What you should do
The lines from the start of the data through the line containing "red boat: 1 -> 2" are to be reproduced exactly, both ends included.

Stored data
>>>
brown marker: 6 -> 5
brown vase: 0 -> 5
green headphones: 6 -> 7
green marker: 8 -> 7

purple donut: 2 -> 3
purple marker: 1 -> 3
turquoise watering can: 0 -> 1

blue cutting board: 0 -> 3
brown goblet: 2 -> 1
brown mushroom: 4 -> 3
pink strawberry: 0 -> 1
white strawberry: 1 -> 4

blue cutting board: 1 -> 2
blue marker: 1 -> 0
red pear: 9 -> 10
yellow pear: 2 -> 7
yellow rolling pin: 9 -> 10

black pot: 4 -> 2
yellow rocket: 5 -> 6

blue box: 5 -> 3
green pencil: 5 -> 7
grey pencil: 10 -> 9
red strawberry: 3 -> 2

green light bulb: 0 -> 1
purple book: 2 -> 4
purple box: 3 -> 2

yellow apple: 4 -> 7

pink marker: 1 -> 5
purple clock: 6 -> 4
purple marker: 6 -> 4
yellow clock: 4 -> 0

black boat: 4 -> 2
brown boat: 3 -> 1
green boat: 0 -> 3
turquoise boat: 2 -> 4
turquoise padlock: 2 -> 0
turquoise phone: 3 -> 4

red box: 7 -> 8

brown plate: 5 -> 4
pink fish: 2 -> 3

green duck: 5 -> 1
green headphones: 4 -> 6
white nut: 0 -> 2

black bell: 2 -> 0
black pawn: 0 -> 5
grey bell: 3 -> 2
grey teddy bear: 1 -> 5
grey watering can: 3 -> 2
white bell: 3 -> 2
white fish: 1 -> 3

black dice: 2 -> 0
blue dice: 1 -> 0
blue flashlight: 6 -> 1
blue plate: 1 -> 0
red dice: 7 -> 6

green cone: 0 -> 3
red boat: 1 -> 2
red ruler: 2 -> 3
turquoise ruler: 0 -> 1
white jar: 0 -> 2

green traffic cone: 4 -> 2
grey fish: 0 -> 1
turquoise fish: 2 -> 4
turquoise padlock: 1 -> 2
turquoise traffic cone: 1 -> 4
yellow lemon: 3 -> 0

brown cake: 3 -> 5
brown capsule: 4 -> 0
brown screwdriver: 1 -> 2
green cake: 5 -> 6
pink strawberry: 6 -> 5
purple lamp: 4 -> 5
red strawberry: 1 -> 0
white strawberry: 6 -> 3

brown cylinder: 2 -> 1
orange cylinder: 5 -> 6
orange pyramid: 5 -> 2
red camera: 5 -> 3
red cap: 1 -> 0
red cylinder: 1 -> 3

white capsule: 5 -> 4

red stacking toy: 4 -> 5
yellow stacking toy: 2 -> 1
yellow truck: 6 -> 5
<<<
Your solution
brown marker: 6 -> 5
brown vase: 0 -> 5
green headphones: 6 -> 7
green marker: 8 -> 7

purple donut: 2 -> 3
purple marker: 1 -> 3
turquoise watering can: 0 -> 1

blue cutting board: 0 -> 3
brown goblet: 2 -> 1
brown mushroom: 4 -> 3
pink strawberry: 0 -> 1
white strawberry: 1 -> 4

blue cutting board: 1 -> 2
blue marker: 1 -> 0
red pear: 9 -> 10
yellow pear: 2 -> 7
yellow rolling pin: 9 -> 10

black pot: 4 -> 2
yellow rocket: 5 -> 6

blue box: 5 -> 3
green pencil: 5 -> 7
grey pencil: 10 -> 9
red strawberry: 3 -> 2

green light bulb: 0 -> 1
purple book: 2 -> 4
purple box: 3 -> 2

yellow apple: 4 -> 7

pink marker: 1 -> 5
purple clock: 6 -> 4
purple marker: 6 -> 4
yellow clock: 4 -> 0

black boat: 4 -> 2
brown boat: 3 -> 1
green boat: 0 -> 3
turquoise boat: 2 -> 4
turquoise padlock: 2 -> 0
turquoise phone: 3 -> 4

red box: 7 -> 8

brown plate: 5 -> 4
pink fish: 2 -> 3

green duck: 5 -> 1
green headphones: 4 -> 6
white nut: 0 -> 2

black bell: 2 -> 0
black pawn: 0 -> 5
grey bell: 3 -> 2
grey teddy bear: 1 -> 5
grey watering can: 3 -> 2
white bell: 3 -> 2
white fish: 1 -> 3

black dice: 2 -> 0
blue dice: 1 -> 0
blue flashlight: 6 -> 1
blue plate: 1 -> 0
red dice: 7 -> 6

green cone: 0 -> 3
red boat: 1 -> 2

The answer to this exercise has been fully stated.